What you should do >> From the first line to the last, give the records again exactly.

(Coordinate-based object records)
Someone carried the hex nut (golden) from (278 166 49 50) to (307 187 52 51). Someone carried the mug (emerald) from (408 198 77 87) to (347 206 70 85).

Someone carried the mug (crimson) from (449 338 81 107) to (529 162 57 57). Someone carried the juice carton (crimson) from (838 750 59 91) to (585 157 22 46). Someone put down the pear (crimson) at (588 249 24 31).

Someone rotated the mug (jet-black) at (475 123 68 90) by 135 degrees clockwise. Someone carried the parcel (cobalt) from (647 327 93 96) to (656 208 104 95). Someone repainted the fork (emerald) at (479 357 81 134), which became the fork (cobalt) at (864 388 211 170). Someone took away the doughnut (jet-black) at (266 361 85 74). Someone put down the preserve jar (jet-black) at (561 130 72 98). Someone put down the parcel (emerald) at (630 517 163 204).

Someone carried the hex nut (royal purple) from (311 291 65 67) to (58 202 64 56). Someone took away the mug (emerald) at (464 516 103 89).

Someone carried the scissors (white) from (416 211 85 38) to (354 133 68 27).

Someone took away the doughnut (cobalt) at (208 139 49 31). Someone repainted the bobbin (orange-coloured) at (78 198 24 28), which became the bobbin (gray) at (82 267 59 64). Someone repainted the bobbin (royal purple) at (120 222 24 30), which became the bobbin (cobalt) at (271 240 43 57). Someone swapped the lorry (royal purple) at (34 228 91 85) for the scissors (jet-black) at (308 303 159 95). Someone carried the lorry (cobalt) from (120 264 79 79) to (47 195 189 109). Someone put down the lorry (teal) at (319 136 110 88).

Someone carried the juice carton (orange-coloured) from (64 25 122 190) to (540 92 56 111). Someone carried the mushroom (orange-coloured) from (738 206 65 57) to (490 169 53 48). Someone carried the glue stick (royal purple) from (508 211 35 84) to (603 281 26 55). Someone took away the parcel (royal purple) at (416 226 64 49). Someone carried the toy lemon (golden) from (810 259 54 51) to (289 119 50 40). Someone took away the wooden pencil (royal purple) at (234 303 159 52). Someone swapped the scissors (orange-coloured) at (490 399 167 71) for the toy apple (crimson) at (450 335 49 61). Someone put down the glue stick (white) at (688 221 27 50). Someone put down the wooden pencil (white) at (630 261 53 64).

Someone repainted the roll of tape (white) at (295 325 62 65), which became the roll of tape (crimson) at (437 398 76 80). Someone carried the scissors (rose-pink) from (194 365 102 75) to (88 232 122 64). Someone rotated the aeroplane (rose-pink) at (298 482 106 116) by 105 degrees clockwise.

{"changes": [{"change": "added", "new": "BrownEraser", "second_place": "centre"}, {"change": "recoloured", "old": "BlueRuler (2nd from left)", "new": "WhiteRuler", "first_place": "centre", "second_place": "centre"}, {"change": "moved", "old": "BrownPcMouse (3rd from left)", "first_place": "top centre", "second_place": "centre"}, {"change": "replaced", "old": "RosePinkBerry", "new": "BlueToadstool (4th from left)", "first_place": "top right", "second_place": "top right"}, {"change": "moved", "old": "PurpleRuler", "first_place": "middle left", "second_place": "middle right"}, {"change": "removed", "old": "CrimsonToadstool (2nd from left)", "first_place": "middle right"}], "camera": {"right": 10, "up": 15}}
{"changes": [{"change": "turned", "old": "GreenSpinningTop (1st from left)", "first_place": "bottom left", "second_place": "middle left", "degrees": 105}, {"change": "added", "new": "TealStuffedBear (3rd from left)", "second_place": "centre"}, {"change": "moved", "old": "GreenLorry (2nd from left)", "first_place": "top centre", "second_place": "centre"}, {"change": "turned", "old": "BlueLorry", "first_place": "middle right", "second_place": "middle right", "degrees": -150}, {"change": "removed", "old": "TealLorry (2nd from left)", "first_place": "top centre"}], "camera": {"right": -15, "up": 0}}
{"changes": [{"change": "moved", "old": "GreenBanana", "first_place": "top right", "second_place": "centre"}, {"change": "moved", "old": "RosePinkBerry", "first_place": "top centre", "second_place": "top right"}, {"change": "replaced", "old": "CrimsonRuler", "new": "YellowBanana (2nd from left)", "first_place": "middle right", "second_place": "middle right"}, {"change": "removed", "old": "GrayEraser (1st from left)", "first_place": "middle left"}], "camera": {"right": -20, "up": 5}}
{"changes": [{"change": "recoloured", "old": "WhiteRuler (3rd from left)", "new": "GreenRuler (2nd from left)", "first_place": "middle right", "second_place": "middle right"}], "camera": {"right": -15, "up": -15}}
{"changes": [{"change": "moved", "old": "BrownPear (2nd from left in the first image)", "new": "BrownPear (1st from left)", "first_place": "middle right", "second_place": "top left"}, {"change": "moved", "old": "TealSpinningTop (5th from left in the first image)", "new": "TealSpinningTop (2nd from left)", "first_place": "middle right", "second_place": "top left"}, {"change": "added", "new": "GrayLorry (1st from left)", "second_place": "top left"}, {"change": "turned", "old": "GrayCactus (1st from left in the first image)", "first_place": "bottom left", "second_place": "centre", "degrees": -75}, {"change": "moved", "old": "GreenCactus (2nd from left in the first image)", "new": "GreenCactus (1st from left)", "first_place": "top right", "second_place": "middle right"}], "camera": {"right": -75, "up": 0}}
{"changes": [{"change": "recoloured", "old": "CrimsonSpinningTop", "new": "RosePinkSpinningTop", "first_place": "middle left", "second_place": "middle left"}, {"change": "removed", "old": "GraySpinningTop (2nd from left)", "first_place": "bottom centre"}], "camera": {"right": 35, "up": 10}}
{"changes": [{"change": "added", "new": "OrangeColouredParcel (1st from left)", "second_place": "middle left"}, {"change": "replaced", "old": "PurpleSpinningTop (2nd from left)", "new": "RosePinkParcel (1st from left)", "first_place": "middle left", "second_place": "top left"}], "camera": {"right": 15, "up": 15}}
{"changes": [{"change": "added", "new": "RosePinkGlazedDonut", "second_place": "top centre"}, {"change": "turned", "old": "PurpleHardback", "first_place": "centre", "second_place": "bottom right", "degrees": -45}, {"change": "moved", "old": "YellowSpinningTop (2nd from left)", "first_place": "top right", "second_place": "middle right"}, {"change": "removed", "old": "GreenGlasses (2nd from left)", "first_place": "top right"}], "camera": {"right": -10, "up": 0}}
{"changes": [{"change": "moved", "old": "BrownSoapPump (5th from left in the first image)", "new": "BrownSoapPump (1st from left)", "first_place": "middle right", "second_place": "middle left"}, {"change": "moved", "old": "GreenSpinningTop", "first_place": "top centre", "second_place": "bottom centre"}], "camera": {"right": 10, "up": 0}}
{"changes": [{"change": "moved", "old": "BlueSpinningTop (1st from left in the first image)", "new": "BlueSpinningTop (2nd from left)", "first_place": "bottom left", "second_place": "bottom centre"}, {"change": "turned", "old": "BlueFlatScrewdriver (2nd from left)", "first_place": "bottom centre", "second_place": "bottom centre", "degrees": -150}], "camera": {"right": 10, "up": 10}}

Written reply >>
Someone carried the hex nut (golden) from (278 166 49 50) to (307 187 52 51). Someone carried the mug (emerald) from (408 198 77 87) to (347 206 70 85).

Someone carried the mug (crimson) from (449 338 81 107) to (529 162 57 57). Someone carried the juice carton (crimson) from (838 750 59 91) to (585 157 22 46). Someone put down the pear (crimson) at (588 249 24 31).

Someone rotated the mug (jet-black) at (475 123 68 90) by 135 degrees clockwise. Someone carried the parcel (cobalt) from (647 327 93 96) to (656 208 104 95). Someone repainted the fork (emerald) at (479 357 81 134), which became the fork (cobalt) at (864 388 211 170). Someone took away the doughnut (jet-black) at (266 361 85 74). Someone put down the preserve jar (jet-black) at (561 130 72 98). Someone put down the parcel (emerald) at (630 517 163 204).

Someone carried the hex nut (royal purple) from (311 291 65 67) to (58 202 64 56). Someone took away the mug (emerald) at (464 516 103 89).

Someone carried the scissors (white) from (416 211 85 38) to (354 133 68 27).

Someone took away the doughnut (cobalt) at (208 139 49 31). Someone repainted the bobbin (orange-coloured) at (78 198 24 28), which became the bobbin (gray) at (82 267 59 64). Someone repainted the bobbin (royal purple) at (120 222 24 30), which became the bobbin (cobalt) at (271 240 43 57). Someone swapped the lorry (royal purple) at (34 228 91 85) for the scissors (jet-black) at (308 303 159 95). Someone carried the lorry (cobalt) from (120 264 79 79) to (47 195 189 109). Someone put down the lorry (teal) at (319 136 110 88).

Someone carried the juice carton (orange-coloured) from (64 25 122 190) to (540 92 56 111). Someone carried the mushroom (orange-coloured) from (738 206 65 57) to (490 169 53 48). Someone carried the glue stick (royal purple) from (508 211 35 84) to (603 281 26 55). Someone took away the parcel (royal purple) at (416 226 64 49). Someone carried the toy lemon (golden) from (810 259 54 51) to (289 119 50 40). Someone took away the wooden pencil (royal purple) at (234 303 159 52). Someone swapped the scissors (orange-coloured) at (490 399 167 71) for the toy apple (crimson) at (450 335 49 61). Someone put down the glue stick (white) at (688 221 27 50). Someone put down the wooden pencil (white) at (630 261 53 64).

Someone repainted the roll of tape (white) at (295 325 62 65), which became the roll of tape (crimson) at (437 398 76 80). Someone carried the scissors (rose-pink) from (194 365 102 75) to (88 232 122 64). Someone rotated the aeroplane (rose-pink) at (298 482 106 116) by 105 degrees clockwise.

{"changes": [{"change": "added", "new": "BrownEraser", "second_place": "centre"}, {"change": "recoloured", "old": "BlueRuler (2nd from left)", "new": "WhiteRuler", "first_place": "centre", "second_place": "centre"}, {"change": "moved", "old": "BrownPcMouse (3rd from left)", "first_place": "top centre", "second_place": "centre"}, {"change": "replaced", "old": "RosePinkBerry", "new": "BlueToadstool (4th from left)", "first_place": "top right", "second_place": "top right"}, {"change": "moved", "old": "PurpleRuler", "first_place": "middle left", "second_place": "middle right"}, {"change": "removed", "old": "CrimsonToadstool (2nd from left)", "first_place": "middle right"}], "camera": {"right": 10, "up": 15}}
{"changes": [{"change": "turned", "old": "GreenSpinningTop (1st from left)", "first_place": "bottom left", "second_place": "middle left", "degrees": 105}, {"change": "added", "new": "TealStuffedBear (3rd from left)", "second_place": "centre"}, {"change": "moved", "old": "GreenLorry (2nd from left)", "first_place": "top centre", "second_place": "centre"}, {"change": "turned", "old": "BlueLorry", "first_place": "middle right", "second_place": "middle right", "degrees": -150}, {"change": "removed", "old": "TealLorry (2nd from left)", "first_place": "top centre"}], "camera": {"right": -15, "up": 0}}
{"changes": [{"change": "moved", "old": "GreenBanana", "first_place": "top right", "second_place": "centre"}, {"change": "moved", "old": "RosePinkBerry", "first_place": "top centre", "second_place": "top right"}, {"change": "replaced", "old": "CrimsonRuler", "new": "YellowBanana (2nd from left)", "first_place": "middle right", "second_place": "middle right"}, {"change": "removed", "old": "GrayEraser (1st from left)", "first_place": "middle left"}], "camera": {"right": -20, "up": 5}}
{"changes": [{"change": "recoloured", "old": "WhiteRuler (3rd from left)", "new": "GreenRuler (2nd from left)", "first_place": "middle right", "second_place": "middle right"}], "camera": {"right": -15, "up": -15}}
{"changes": [{"change": "moved", "old": "BrownPear (2nd from left in the first image)", "new": "BrownPear (1st from left)", "first_place": "middle right", "second_place": "top left"}, {"change": "moved", "old": "TealSpinningTop (5th from left in the first image)", "new": "TealSpinningTop (2nd from left)", "first_place": "middle right", "second_place": "top left"}, {"change": "added", "new": "GrayLorry (1st from left)", "second_place": "top left"}, {"change": "turned", "old": "GrayCactus (1st from left in the first image)", "first_place": "bottom left", "second_place": "centre", "degrees": -75}, {"change": "moved", "old": "GreenCactus (2nd from left in the first image)", "new": "GreenCactus (1st from left)", "first_place": "top right", "second_place": "middle right"}], "camera": {"right": -75, "up": 0}}
{"changes": [{"change": "recoloured", "old": "CrimsonSpinningTop", "new": "RosePinkSpinningTop", "first_place": "middle left", "second_place": "middle left"}, {"change": "removed", "old": "GraySpinningTop (2nd from left)", "first_place": "bottom centre"}], "camera": {"right": 35, "up": 10}}
{"changes": [{"change": "added", "new": "OrangeColouredParcel (1st from left)", "second_place": "middle left"}, {"change": "replaced", "old": "PurpleSpinningTop (2nd from left)", "new": "RosePinkParcel (1st from left)", "first_place": "middle left", "second_place": "top left"}], "camera": {"right": 15, "up": 15}}
{"changes": [{"change": "added", "new": "RosePinkGlazedDonut", "second_place": "top centre"}, {"change": "turned", "old": "PurpleHardback", "first_place": "centre", "second_place": "bottom right", "degrees": -45}, {"change": "moved", "old": "YellowSpinningTop (2nd from left)", "first_place": "top right", "second_place": "middle right"}, {"change": "removed", "old": "GreenGlasses (2nd from left)", "first_place": "top right"}], "camera": {"right": -10, "up": 0}}
{"changes": [{"change": "moved", "old": "BrownSoapPump (5th from left in the first image)", "new": "BrownSoapPump (1st from left)", "first_place": "middle right", "second_place": "middle left"}, {"change": "moved", "old": "GreenSpinningTop", "first_place": "top centre", "second_place": "bottom centre"}], "camera": {"right": 10, "up": 0}}
{"changes": [{"change": "moved", "old": "BlueSpinningTop (1st from left in the first image)", "new": "BlueSpinningTop (2nd from left)", "first_place": "bottom left", "second_place": "bottom centre"}, {"change": "turned", "old": "BlueFlatScrewdriver (2nd from left)", "first_place": "bottom centre", "second_place": "bottom centre", "degrees": -150}], "camera": {"right": 10, "up": 10}}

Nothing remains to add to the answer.